* Start ENTRIES *

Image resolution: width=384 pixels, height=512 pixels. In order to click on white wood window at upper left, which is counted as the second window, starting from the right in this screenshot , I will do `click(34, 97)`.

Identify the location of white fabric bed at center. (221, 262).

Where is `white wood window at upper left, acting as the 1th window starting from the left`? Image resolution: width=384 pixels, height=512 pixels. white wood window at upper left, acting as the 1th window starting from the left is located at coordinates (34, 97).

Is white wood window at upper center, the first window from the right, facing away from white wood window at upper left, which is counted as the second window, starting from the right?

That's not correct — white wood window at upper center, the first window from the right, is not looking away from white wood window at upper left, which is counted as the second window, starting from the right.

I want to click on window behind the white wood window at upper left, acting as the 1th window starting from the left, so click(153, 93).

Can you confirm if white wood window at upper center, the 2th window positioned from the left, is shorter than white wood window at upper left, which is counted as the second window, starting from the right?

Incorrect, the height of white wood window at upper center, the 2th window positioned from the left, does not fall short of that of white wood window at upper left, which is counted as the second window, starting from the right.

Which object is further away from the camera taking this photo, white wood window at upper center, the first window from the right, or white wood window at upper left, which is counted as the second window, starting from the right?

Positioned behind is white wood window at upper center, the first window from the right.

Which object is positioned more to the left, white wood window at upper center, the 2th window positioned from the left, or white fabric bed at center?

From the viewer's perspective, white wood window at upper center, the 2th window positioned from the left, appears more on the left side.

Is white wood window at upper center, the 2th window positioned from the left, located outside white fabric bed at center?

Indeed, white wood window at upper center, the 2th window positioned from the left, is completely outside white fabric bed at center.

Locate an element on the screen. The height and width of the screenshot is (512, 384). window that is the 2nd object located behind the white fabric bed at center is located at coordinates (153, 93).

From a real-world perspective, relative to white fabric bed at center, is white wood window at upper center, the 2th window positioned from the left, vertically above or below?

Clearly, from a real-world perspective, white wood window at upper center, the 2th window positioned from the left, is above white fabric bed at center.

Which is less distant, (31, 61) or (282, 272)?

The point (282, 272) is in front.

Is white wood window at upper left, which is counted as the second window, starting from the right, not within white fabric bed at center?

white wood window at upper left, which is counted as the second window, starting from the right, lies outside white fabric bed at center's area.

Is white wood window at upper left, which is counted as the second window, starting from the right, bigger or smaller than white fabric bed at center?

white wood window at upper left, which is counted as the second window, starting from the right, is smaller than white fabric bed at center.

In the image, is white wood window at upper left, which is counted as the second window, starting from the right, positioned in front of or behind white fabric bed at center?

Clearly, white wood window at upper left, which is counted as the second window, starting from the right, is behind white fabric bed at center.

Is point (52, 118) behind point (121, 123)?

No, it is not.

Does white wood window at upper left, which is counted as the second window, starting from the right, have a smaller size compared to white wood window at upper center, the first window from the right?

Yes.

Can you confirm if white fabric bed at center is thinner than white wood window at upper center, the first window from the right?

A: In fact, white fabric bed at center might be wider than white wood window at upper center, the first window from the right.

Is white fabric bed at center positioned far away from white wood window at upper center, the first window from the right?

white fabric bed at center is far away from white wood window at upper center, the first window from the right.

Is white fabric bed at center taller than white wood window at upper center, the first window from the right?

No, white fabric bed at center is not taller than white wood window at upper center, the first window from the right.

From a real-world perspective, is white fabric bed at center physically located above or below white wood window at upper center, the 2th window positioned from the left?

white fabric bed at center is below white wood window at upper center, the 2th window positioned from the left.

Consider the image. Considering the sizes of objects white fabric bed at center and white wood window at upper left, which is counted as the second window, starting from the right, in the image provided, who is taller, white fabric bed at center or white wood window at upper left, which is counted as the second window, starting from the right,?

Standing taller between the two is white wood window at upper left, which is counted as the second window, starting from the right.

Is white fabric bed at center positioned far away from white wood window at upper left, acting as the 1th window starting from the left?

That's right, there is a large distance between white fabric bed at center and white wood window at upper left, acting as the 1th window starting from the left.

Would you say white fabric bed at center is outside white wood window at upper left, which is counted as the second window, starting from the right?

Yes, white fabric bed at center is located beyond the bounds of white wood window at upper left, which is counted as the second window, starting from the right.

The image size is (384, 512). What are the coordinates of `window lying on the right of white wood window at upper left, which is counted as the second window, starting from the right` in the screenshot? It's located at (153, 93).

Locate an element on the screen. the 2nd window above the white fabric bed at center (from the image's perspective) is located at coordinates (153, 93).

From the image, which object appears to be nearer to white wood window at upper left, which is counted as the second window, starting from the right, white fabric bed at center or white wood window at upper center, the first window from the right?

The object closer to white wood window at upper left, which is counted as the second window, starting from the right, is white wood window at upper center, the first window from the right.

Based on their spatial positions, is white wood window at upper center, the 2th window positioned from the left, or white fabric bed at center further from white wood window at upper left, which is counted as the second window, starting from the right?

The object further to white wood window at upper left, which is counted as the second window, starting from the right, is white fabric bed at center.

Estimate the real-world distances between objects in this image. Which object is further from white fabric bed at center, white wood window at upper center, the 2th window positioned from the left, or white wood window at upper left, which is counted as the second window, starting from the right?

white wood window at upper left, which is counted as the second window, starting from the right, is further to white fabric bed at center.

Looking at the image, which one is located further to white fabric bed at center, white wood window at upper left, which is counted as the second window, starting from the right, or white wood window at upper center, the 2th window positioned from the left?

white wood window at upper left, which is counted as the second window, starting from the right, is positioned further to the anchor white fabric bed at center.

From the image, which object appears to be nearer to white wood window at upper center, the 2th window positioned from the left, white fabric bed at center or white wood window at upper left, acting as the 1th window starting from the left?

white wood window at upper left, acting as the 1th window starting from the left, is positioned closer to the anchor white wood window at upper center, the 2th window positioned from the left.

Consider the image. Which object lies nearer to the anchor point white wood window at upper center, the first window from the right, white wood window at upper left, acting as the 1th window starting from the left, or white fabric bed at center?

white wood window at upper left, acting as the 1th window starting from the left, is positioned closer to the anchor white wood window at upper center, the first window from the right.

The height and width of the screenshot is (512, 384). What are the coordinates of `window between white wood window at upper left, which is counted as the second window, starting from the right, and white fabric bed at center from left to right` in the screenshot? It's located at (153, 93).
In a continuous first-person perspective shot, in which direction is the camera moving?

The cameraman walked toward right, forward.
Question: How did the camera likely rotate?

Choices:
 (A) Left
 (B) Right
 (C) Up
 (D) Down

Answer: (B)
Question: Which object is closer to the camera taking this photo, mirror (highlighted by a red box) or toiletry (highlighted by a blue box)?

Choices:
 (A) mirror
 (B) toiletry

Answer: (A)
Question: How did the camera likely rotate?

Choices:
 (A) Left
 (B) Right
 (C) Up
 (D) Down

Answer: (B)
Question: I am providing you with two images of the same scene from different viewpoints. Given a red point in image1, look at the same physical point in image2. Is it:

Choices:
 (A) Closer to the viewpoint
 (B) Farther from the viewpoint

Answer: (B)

* End ENTRIES *

■ WRITTEN PROBLEM ■
Show each line of the records that contains the string "element". Matching is case-sensitive.

■ SOLUTION BELOW ■
Locate an element on the screen. The height and width of the screenshot is (512, 384). window that is the 2nd object located behind the white fabric bed at center is located at coordinates (153, 93).
Locate an element on the screen. the 2nd window above the white fabric bed at center (from the image's perspective) is located at coordinates (153, 93).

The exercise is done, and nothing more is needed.